» **Brief**
What lines of the data hold the string "NAND"? Pull each one out.

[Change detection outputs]

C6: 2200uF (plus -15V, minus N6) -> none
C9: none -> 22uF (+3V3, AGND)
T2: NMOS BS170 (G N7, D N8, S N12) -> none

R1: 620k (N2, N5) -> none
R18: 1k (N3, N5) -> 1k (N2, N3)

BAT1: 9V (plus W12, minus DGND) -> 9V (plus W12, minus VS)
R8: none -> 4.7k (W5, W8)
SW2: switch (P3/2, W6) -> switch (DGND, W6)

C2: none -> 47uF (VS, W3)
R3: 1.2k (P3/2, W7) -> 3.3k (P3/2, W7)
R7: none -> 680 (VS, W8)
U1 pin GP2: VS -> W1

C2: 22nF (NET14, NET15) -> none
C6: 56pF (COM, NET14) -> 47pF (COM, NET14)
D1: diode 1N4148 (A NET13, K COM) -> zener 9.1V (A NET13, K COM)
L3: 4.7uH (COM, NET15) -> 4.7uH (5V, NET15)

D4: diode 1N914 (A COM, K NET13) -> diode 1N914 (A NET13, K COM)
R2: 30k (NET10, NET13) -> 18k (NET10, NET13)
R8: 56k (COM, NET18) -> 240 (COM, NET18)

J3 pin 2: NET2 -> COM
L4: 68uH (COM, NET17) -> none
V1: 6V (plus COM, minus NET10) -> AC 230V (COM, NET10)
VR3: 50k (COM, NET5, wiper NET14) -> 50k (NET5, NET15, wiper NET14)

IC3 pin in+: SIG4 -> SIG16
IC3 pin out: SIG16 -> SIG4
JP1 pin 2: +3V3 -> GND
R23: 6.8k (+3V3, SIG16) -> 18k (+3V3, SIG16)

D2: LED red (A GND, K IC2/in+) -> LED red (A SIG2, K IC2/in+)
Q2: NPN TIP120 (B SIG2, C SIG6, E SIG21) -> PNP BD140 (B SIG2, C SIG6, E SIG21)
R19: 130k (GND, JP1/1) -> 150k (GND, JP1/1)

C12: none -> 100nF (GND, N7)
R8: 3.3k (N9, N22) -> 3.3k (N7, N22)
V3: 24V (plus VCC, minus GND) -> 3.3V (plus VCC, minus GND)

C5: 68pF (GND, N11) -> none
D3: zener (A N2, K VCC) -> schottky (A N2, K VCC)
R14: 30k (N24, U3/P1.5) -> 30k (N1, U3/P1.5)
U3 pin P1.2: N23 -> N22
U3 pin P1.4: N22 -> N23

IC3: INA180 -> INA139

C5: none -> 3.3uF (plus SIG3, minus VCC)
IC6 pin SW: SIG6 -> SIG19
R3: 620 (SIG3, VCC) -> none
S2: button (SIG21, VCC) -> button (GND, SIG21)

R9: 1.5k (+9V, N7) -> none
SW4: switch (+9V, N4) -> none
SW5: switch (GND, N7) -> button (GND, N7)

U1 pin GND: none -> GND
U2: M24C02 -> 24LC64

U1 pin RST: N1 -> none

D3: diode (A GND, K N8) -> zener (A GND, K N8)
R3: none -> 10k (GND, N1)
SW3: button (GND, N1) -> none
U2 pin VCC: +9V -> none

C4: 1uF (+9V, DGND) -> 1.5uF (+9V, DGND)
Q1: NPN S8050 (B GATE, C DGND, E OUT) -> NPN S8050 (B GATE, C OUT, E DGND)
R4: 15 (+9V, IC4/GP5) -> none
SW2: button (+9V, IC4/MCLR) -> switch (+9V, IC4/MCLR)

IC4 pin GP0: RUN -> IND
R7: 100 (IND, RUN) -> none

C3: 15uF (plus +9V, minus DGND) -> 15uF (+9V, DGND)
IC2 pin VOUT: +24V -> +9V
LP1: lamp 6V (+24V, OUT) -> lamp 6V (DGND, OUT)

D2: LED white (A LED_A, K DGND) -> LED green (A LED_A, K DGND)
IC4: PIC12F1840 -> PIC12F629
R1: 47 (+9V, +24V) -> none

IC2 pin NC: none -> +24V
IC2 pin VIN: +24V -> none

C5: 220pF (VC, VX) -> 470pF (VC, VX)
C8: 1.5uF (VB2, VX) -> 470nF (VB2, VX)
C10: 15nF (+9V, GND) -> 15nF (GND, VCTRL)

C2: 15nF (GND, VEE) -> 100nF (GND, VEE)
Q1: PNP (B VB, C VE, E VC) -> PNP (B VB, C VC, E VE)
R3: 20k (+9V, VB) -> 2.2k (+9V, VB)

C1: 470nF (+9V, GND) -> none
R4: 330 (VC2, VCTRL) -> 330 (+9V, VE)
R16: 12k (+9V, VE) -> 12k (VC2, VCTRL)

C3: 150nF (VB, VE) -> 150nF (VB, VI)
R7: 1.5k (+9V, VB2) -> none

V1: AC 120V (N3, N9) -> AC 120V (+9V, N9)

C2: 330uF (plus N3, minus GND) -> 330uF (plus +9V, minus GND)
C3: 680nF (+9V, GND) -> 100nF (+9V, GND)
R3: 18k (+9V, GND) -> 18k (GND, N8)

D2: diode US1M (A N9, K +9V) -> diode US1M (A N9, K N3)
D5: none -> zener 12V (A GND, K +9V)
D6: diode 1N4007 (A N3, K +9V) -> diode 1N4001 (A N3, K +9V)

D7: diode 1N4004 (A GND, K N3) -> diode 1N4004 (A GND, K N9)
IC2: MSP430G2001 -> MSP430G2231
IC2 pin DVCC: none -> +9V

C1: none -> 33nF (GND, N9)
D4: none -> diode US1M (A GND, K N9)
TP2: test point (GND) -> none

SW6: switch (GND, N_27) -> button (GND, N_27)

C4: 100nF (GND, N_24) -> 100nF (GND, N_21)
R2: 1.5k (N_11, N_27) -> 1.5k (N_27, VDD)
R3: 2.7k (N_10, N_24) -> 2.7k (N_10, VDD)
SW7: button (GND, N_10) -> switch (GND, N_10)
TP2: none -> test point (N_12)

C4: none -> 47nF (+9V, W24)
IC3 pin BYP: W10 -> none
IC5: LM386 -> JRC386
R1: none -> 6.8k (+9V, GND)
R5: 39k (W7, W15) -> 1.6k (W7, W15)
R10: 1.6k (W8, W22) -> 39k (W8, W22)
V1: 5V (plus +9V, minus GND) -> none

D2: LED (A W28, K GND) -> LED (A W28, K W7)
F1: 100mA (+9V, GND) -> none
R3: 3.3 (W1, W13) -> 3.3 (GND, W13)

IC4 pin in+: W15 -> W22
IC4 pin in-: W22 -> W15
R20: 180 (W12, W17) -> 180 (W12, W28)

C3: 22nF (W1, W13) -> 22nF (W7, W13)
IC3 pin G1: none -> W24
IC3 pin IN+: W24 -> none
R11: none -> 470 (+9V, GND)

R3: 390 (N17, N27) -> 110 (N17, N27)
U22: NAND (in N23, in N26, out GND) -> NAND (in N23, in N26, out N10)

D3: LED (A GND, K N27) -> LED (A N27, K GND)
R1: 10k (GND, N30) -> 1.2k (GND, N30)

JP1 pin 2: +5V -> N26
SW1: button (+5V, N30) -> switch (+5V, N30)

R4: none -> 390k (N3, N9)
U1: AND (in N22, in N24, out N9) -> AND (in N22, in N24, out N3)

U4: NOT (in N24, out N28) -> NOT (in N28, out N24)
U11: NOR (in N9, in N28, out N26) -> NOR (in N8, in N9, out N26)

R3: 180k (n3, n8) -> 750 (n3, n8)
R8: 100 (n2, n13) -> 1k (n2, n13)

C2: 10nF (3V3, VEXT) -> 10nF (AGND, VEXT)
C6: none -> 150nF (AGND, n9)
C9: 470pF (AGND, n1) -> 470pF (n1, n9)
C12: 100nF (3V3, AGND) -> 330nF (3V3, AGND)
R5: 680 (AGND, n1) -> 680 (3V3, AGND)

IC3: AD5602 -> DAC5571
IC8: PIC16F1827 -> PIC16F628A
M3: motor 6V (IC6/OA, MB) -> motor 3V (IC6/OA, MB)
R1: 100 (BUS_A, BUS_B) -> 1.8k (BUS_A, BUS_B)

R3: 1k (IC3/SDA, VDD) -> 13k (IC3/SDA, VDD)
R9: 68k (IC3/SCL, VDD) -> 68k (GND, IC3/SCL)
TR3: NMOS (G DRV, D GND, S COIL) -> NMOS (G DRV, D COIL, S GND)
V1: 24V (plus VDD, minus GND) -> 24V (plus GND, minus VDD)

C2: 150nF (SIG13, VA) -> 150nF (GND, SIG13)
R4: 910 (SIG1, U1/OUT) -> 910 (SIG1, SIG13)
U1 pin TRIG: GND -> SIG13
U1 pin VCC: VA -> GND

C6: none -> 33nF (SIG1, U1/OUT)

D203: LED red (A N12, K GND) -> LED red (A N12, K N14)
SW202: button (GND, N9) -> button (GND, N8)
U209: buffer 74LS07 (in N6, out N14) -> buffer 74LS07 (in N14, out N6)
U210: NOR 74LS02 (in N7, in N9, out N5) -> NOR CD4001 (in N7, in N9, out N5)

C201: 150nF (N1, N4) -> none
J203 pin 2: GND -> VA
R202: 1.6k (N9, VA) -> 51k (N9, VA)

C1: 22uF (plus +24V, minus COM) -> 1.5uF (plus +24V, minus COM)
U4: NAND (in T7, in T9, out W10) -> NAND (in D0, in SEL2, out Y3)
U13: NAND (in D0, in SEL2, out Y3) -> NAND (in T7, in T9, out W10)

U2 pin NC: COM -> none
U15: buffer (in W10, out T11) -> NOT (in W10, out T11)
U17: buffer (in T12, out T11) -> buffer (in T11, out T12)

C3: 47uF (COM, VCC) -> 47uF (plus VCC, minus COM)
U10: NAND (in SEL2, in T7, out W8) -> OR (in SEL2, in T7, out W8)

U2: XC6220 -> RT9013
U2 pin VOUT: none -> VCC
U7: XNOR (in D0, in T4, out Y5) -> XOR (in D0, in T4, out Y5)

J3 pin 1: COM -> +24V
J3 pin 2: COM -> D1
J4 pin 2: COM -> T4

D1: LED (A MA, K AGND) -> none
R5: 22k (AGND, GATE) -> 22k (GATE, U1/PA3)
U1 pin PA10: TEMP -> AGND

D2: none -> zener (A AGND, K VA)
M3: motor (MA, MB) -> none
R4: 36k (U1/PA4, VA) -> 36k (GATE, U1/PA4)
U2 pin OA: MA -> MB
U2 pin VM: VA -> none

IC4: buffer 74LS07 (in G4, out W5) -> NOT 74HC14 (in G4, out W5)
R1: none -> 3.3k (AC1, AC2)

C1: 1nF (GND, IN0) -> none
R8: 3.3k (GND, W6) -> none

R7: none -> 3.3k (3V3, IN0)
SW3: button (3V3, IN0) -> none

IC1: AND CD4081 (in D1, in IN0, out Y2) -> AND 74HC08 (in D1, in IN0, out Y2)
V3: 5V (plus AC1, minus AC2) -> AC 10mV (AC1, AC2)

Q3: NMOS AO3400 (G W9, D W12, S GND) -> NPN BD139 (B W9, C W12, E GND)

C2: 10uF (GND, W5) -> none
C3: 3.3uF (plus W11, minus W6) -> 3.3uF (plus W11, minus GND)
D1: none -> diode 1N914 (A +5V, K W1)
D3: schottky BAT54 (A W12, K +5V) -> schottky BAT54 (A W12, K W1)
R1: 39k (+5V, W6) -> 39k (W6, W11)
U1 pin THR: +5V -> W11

» **The answer**
U22: NAND (in N23, in N26, out GND) -> NAND (in N23, in N26, out N10)
U4: NAND (in T7, in T9, out W10) -> NAND (in D0, in SEL2, out Y3)
U13: NAND (in D0, in SEL2, out Y3) -> NAND (in T7, in T9, out W10)
U10: NAND (in SEL2, in T7, out W8) -> OR (in SEL2, in T7, out W8)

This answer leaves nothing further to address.